• **Work request**: In the entries below, find the line containing "MATRIX2 pin CS: SDA -> 9" and the line containing "POT3 pin SIG: 13 -> A0". Copy those two lines and everything between them exactly, and only that.

####################

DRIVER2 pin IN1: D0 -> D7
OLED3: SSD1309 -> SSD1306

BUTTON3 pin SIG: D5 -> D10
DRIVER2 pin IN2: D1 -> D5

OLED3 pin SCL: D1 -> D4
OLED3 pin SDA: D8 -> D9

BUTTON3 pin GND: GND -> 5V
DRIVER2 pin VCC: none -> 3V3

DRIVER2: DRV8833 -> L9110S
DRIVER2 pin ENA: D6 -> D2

####################

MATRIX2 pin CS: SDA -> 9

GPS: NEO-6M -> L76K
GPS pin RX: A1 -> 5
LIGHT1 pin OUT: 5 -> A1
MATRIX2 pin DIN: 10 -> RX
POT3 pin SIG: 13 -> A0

####################

• **Worked solution**:
MATRIX2 pin CS: SDA -> 9

GPS: NEO-6M -> L76K
GPS pin RX: A1 -> 5
LIGHT1 pin OUT: 5 -> A1
MATRIX2 pin DIN: 10 -> RX
POT3 pin SIG: 13 -> A0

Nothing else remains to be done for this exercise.